→ Work to complete: In the material below, find each line with the word "none" and copy it.

______

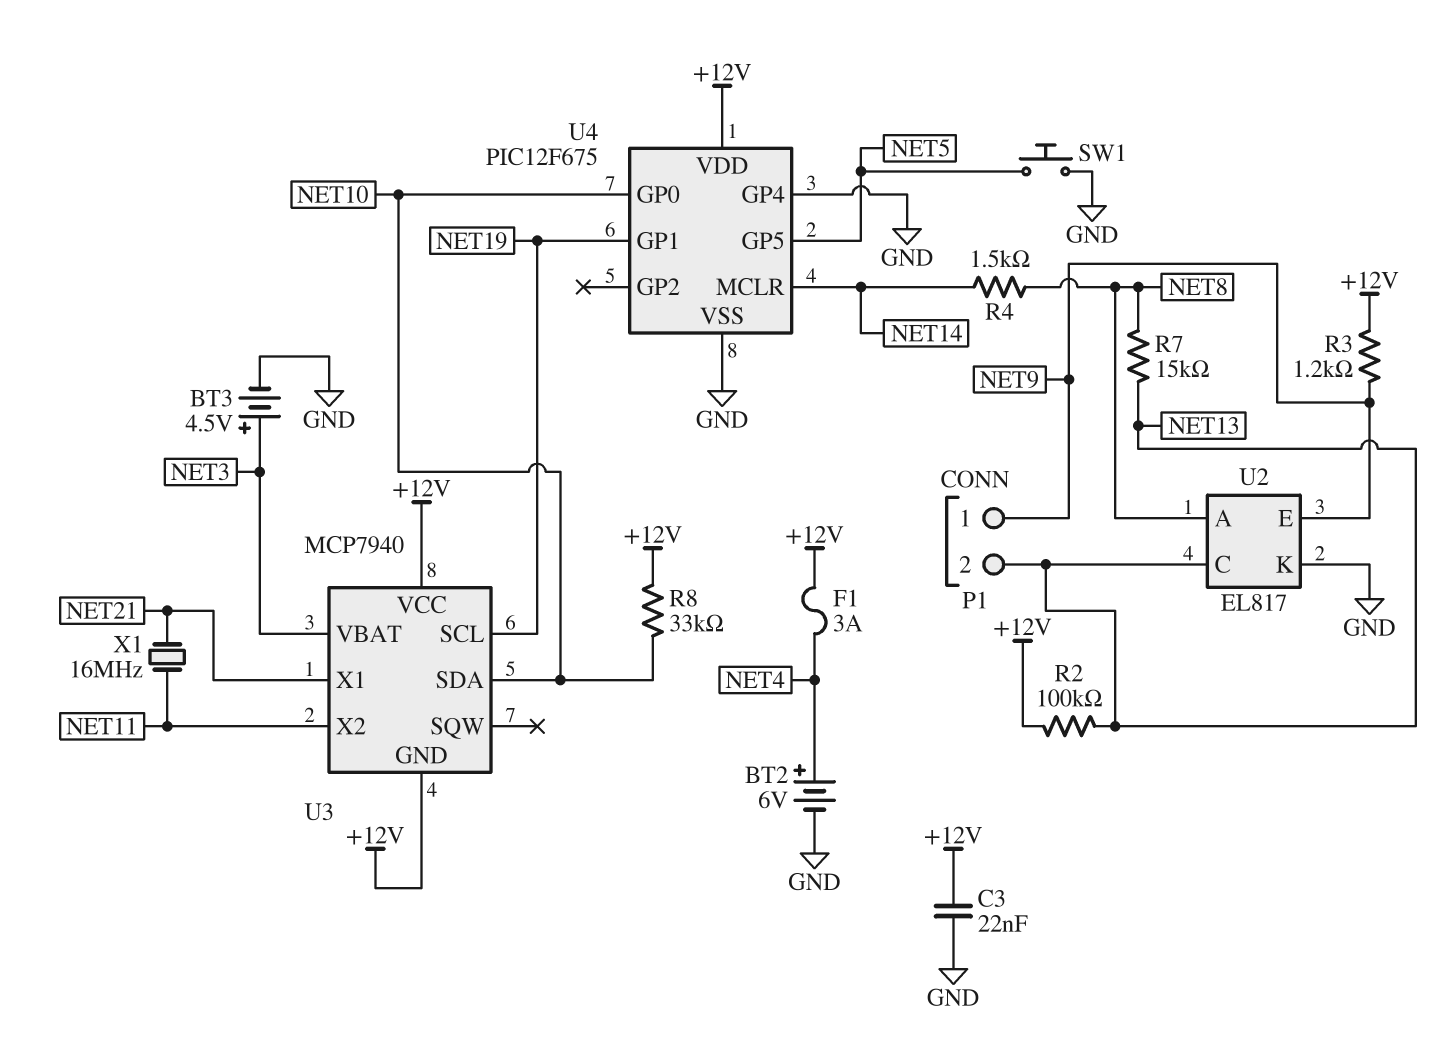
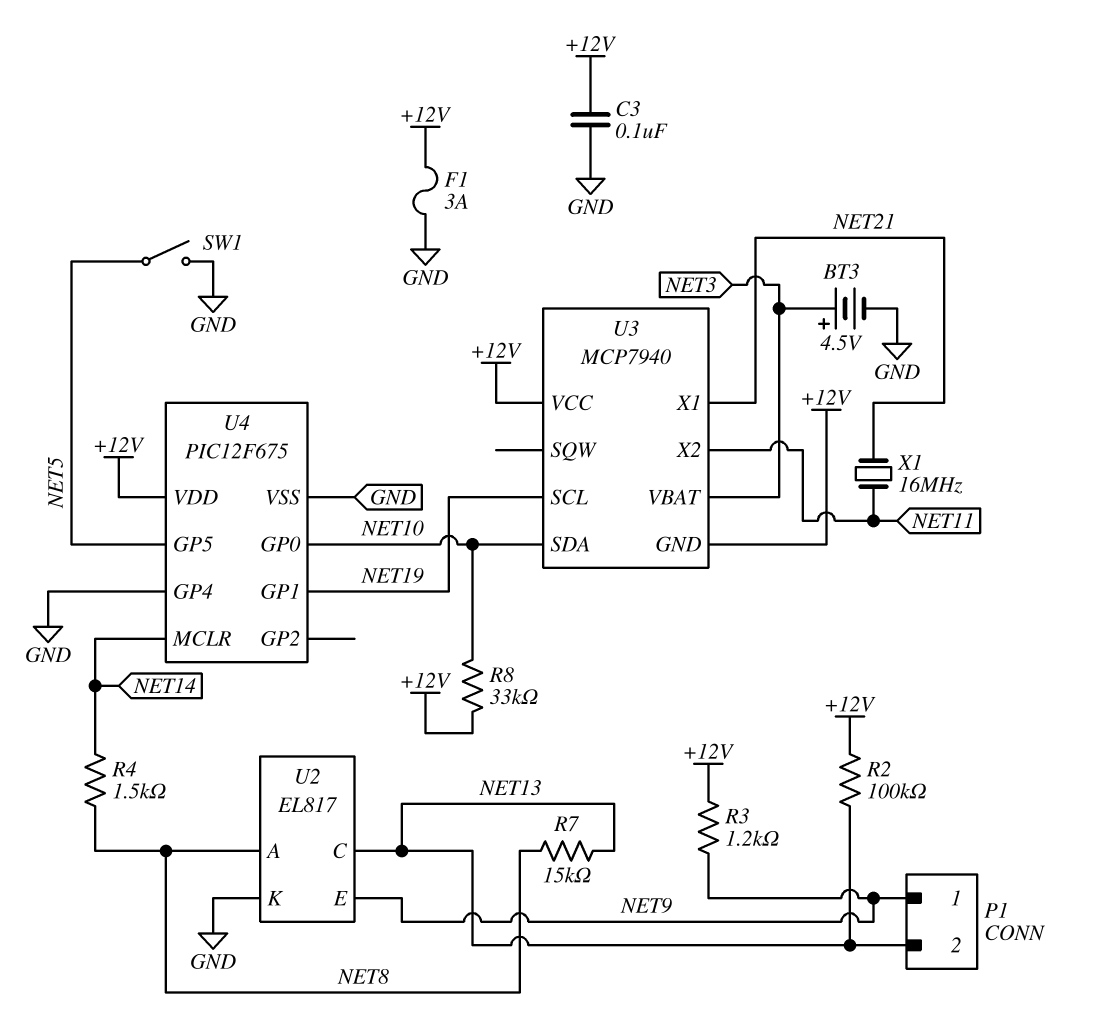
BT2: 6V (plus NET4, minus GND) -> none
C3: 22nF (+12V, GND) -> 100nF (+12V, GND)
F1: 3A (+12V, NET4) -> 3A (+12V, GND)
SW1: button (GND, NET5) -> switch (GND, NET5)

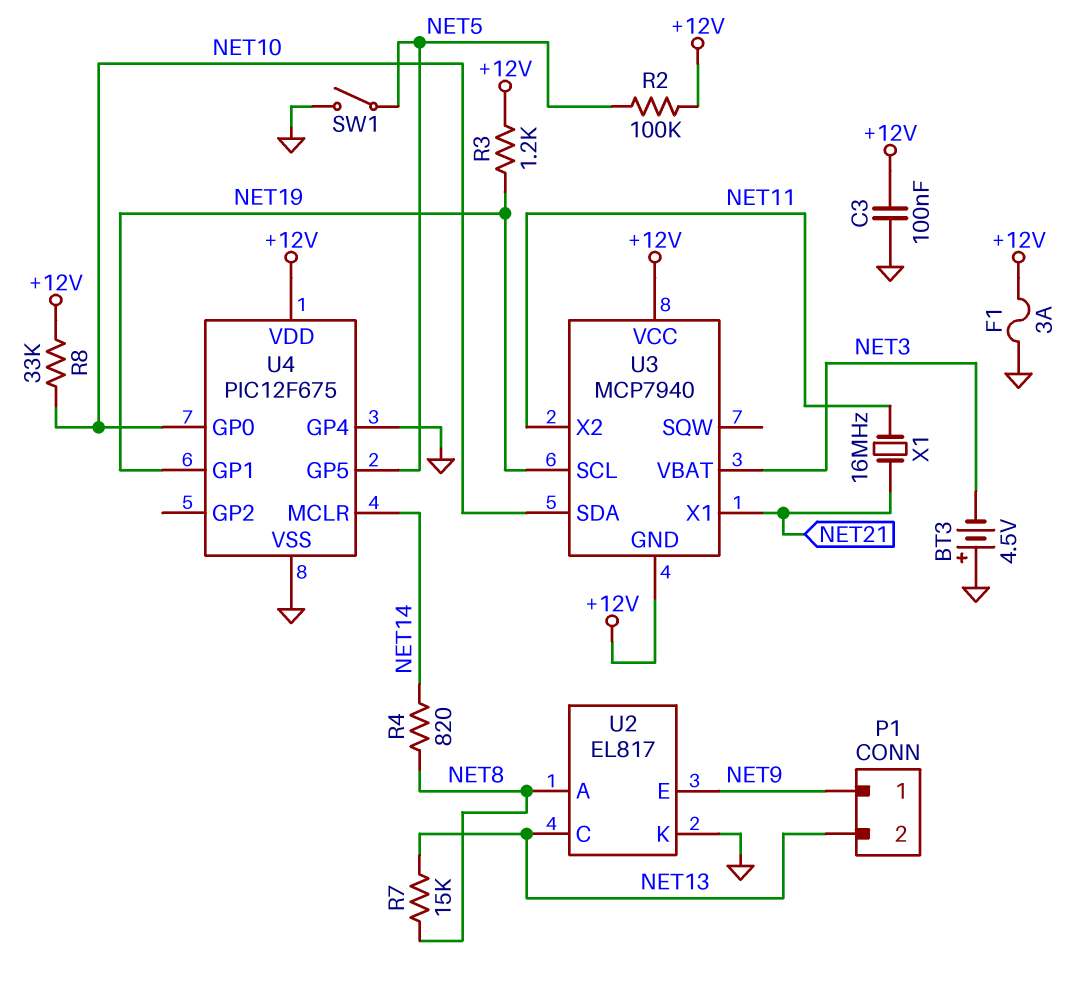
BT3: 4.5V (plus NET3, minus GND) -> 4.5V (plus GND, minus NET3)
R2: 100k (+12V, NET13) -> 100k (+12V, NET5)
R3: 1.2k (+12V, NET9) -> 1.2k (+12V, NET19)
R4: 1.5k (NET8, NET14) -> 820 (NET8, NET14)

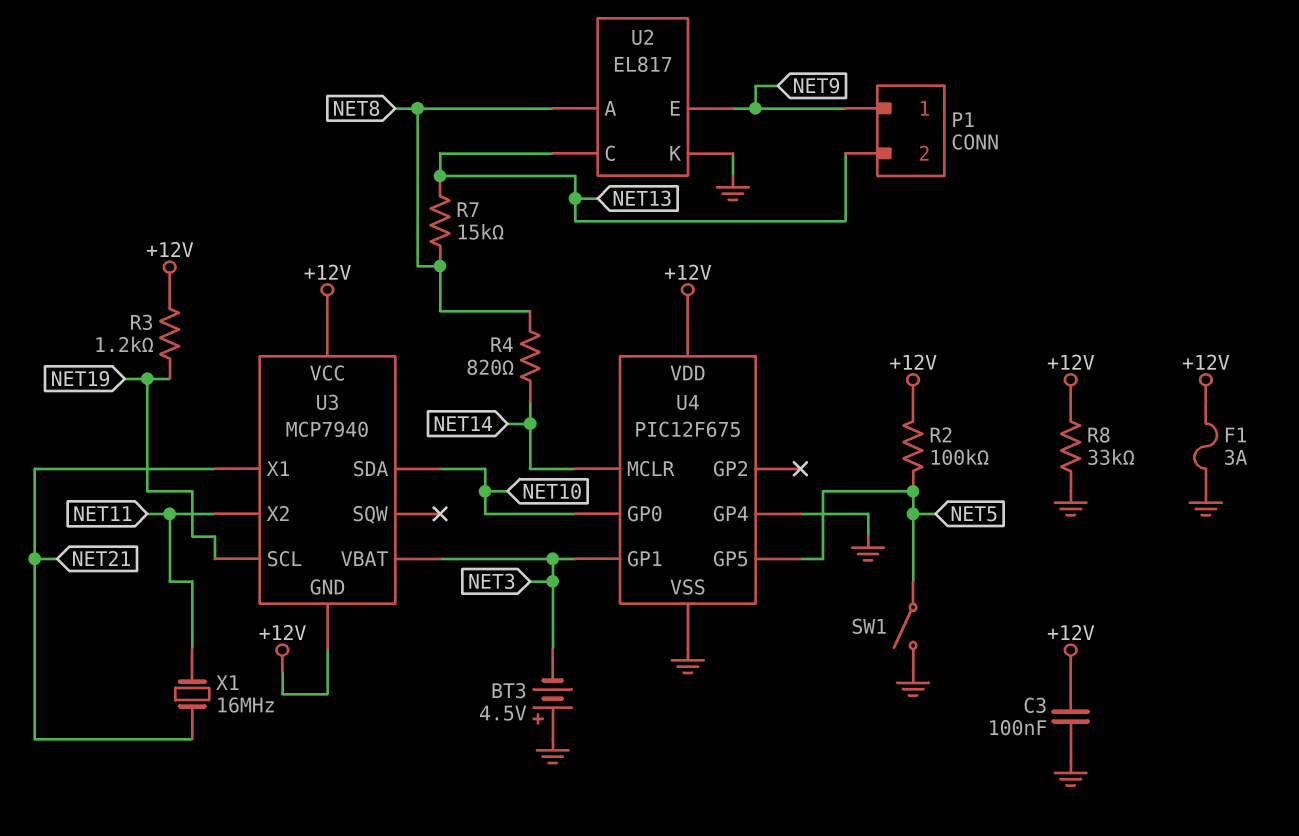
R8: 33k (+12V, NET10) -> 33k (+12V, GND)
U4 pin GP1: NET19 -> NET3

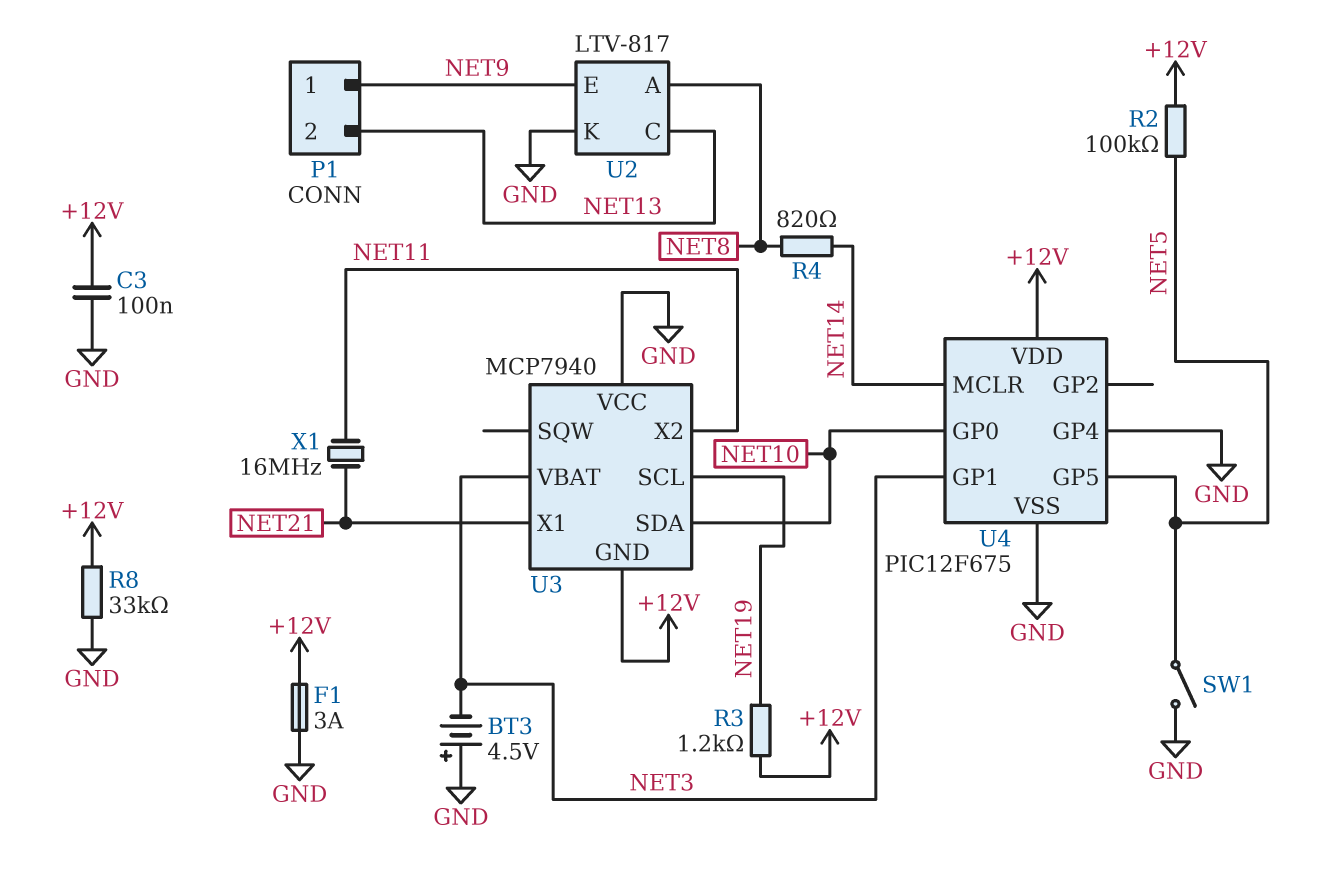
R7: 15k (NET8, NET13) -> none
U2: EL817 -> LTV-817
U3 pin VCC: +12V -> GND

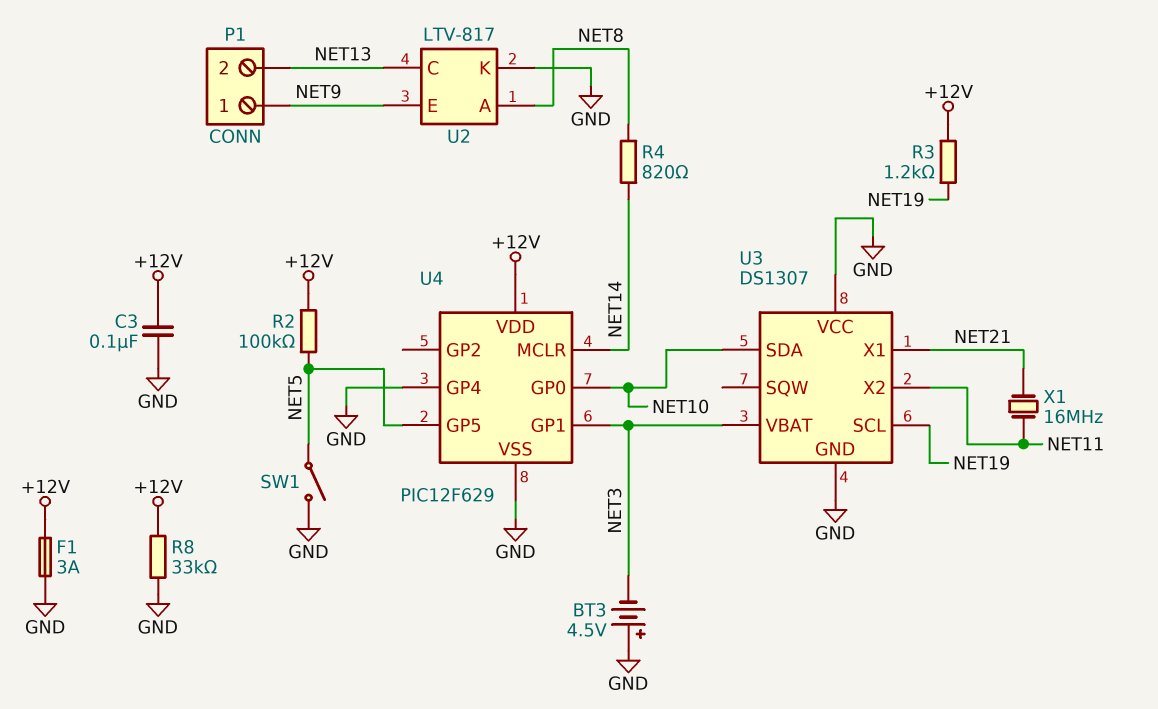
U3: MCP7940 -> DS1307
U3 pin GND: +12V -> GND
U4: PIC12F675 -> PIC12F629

______

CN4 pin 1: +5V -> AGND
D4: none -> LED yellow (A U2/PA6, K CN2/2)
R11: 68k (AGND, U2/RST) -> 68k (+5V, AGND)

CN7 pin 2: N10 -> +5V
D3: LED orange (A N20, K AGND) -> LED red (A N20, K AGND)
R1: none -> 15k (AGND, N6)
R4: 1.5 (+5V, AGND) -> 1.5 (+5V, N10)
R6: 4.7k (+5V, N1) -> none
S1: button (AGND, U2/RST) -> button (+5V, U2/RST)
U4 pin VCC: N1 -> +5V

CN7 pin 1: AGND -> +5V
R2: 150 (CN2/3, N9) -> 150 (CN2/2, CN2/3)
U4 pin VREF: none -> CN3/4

______

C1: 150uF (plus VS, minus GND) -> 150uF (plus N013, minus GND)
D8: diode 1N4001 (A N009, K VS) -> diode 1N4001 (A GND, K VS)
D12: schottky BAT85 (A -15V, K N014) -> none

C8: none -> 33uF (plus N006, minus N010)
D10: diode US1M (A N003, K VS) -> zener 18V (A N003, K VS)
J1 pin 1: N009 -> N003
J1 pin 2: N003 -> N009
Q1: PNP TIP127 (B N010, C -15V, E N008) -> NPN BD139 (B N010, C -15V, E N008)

______

→ Written answer:
BT2: 6V (plus NET4, minus GND) -> none
R7: 15k (NET8, NET13) -> none
D4: none -> LED yellow (A U2/PA6, K CN2/2)
R1: none -> 15k (AGND, N6)
R6: 4.7k (+5V, N1) -> none
U4 pin VREF: none -> CN3/4
D12: schottky BAT85 (A -15V, K N014) -> none
C8: none -> 33uF (plus N006, minus N010)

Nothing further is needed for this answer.